[Object state change records]
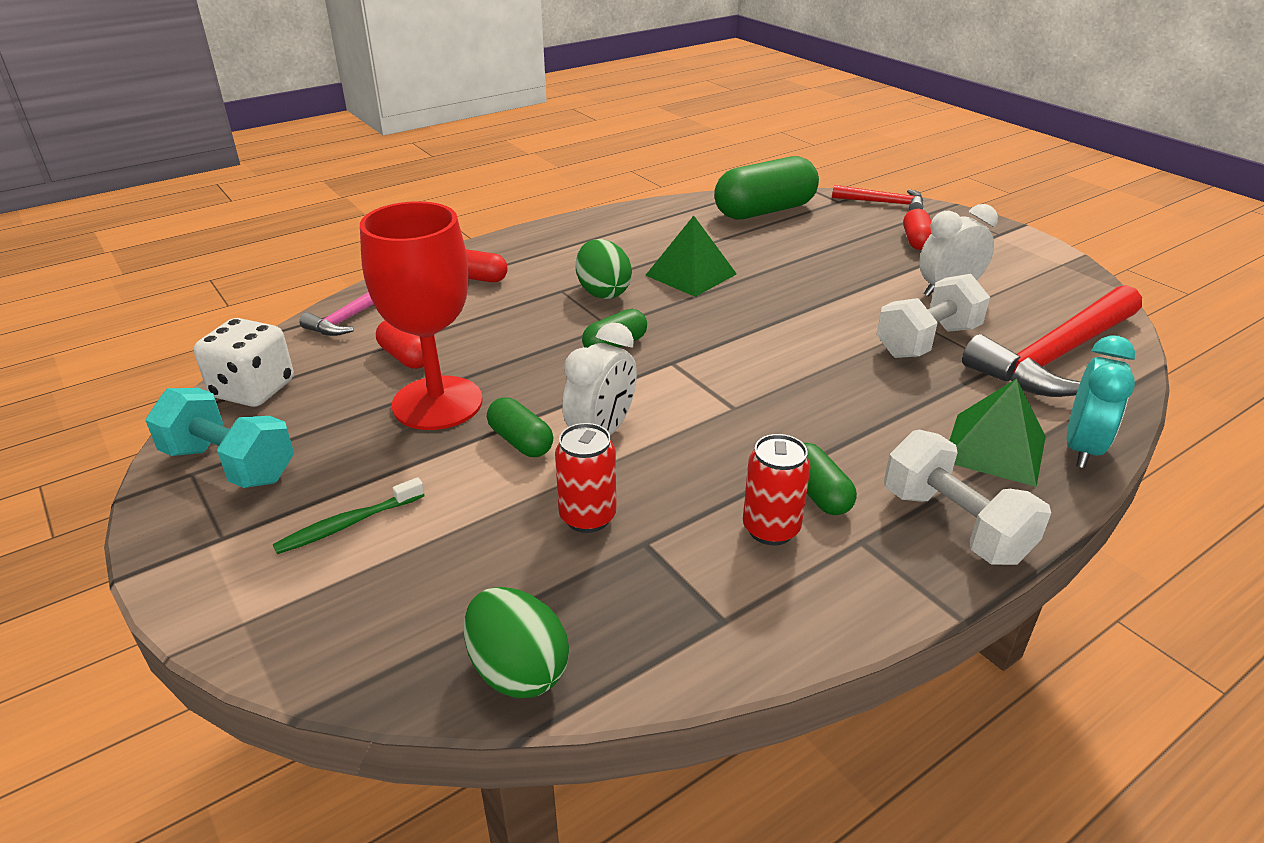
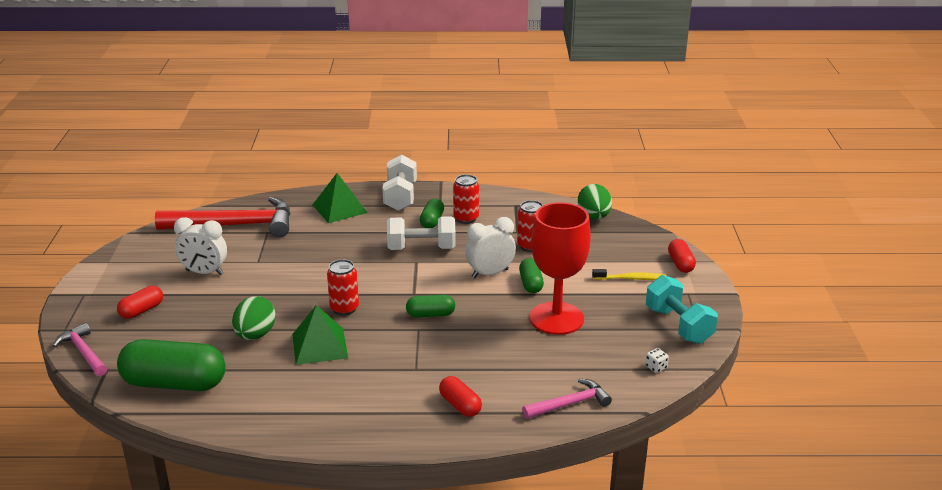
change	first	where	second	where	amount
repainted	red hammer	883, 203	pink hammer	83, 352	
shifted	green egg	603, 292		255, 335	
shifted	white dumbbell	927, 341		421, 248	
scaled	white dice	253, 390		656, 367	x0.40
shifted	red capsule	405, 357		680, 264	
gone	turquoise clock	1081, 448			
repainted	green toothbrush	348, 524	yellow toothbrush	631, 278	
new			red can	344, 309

Task to carry out -
The records are to be returned word for word, without any of their pictures.

Exercise output -
change	first	where	second	where	amount
repainted	red hammer	883, 203	pink hammer	83, 352	
shifted	green egg	603, 292		255, 335	
shifted	white dumbbell	927, 341		421, 248	
scaled	white dice	253, 390		656, 367	x0.40
shifted	red capsule	405, 357		680, 264	
gone	turquoise clock	1081, 448			
repainted	green toothbrush	348, 524	yellow toothbrush	631, 278	
new			red can	344, 309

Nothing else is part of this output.